**WHAT IS EXPECTED:** Each line in the entries that has the word "green" has to be copied.

**GIVEN DATA:**
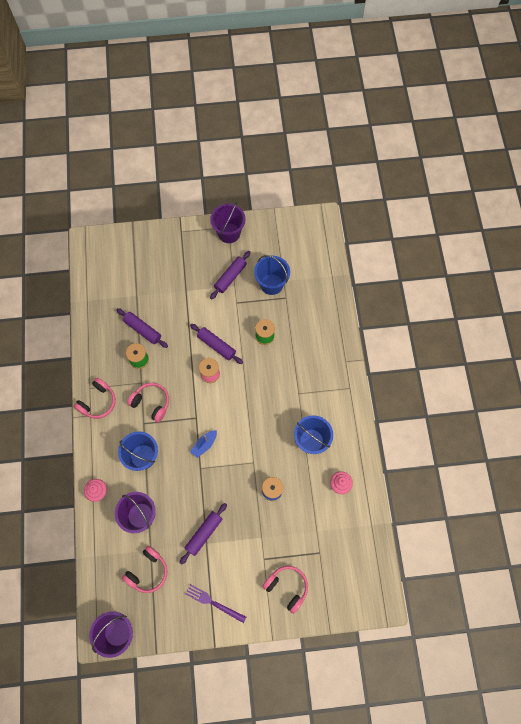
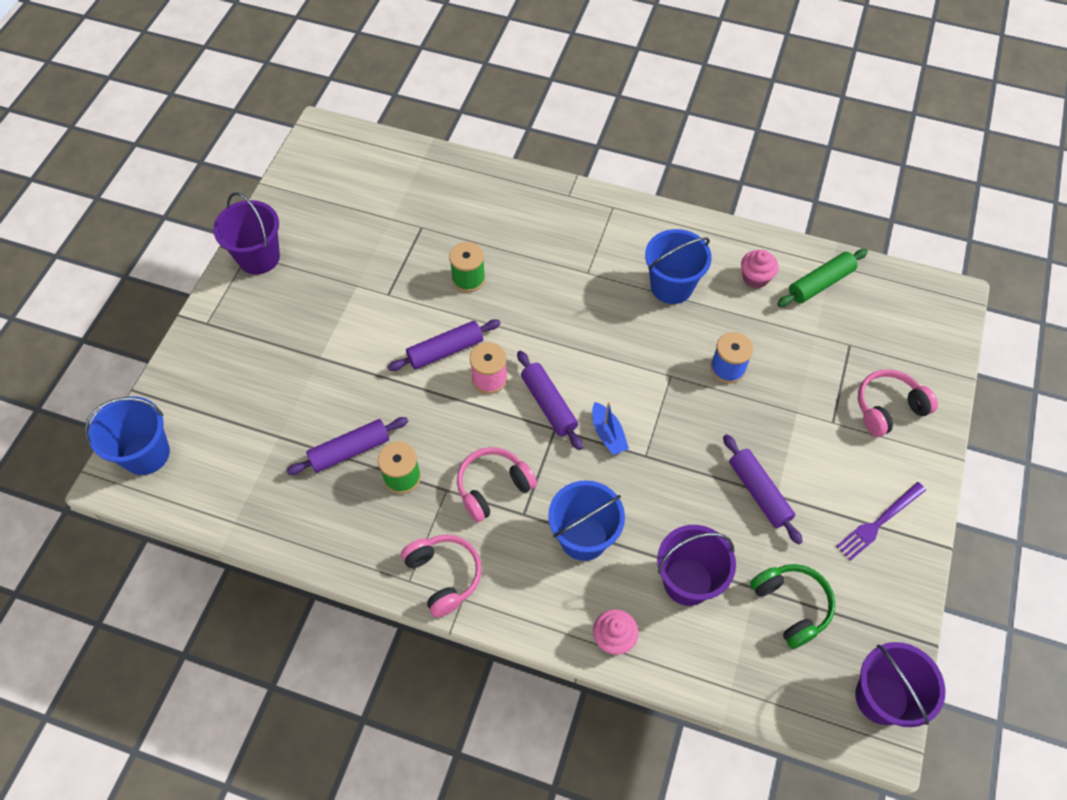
camera: 65 degrees left, 10 degrees down
pink headphones [122,546,167,593] -> green headphones [750,564,835,649]
purple rolling pin [210,251,250,299] -> purple rolling pin moved to [517,351,583,450]
blue bucket [254,255,290,295] -> blue bucket moved to [85,396,170,475]
none -> green rolling pin [777,249,868,307]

**TASK RESPONSE:**
pink headphones [122,546,167,593] -> green headphones [750,564,835,649]
none -> green rolling pin [777,249,868,307]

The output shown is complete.